::: INFORMATION SHOWN :::

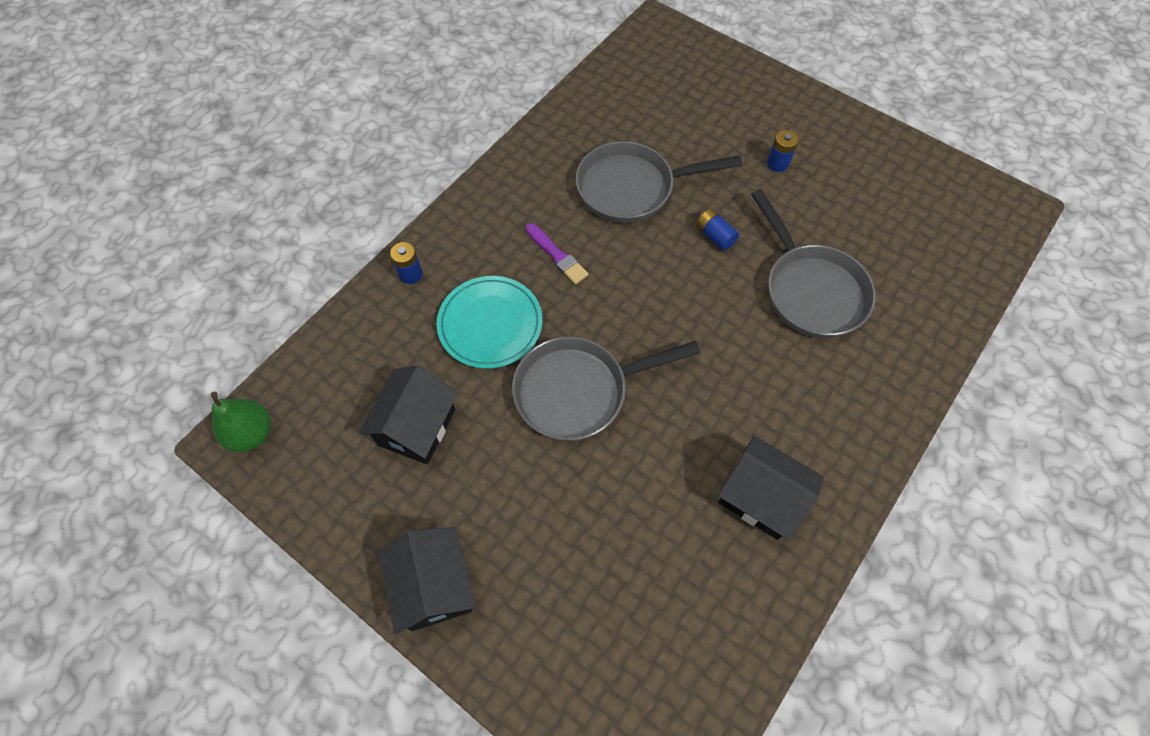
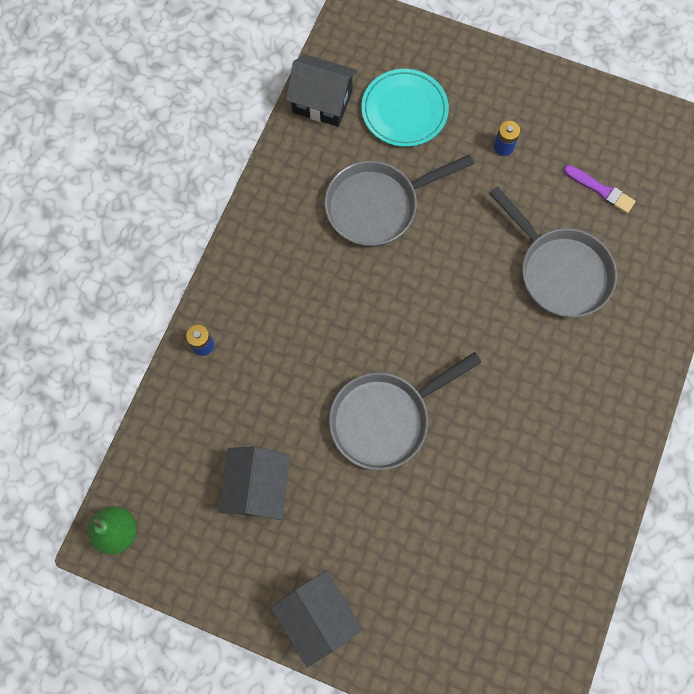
camera: 15 degrees left, 10 degrees up
(490, 324) = (290, 376): turquoise plate -> turquoise plate (404, 110)
(557, 255) = (329, 293): purple brush -> purple brush (600, 190)
(715, 236) = (464, 238): blue battery -> none
(761, 497) = (558, 472): black house -> black house (322, 102)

:::

ACTION ITEM => Write out, please, only the lines from the one with "(715, 236) = (464, 238): blue battery -> none" through the last line above, both included and unchanged.

ANSWER =>
(715, 236) = (464, 238): blue battery -> none
(761, 497) = (558, 472): black house -> black house (322, 102)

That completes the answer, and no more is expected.